- Excerpted records:
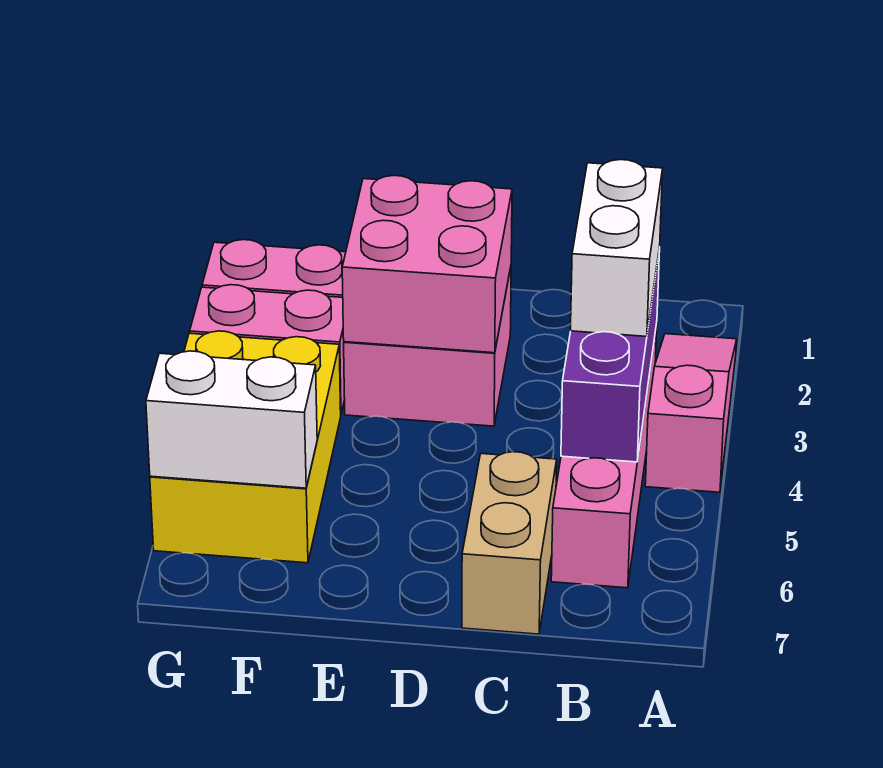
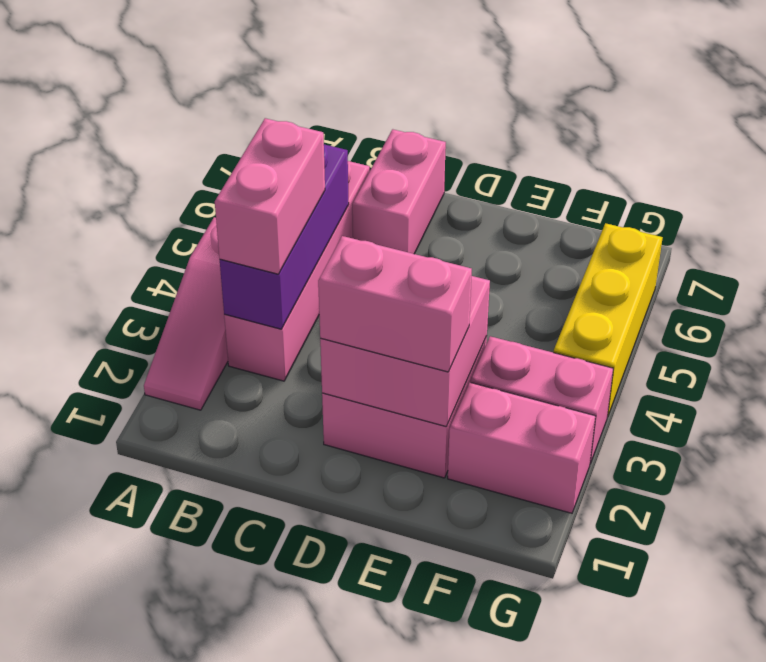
white brick B3:B4 level 3 -> pink brick B3:B4 level 3
tan brick C6:C7 level 1 -> pink brick C6:C7 level 1
none -> pink brick D2:E2 level 3
yellow brick F4:G6 level 1 -> yellow brick G4:G6 level 1
white brick F6:G6 level 2 -> none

- Task requirements: When copying the records, reproduce every entry exactly and omit all pictures.

- Output for this exercise:
white brick B3:B4 level 3 -> pink brick B3:B4 level 3
tan brick C6:C7 level 1 -> pink brick C6:C7 level 1
none -> pink brick D2:E2 level 3
yellow brick F4:G6 level 1 -> yellow brick G4:G6 level 1
white brick F6:G6 level 2 -> none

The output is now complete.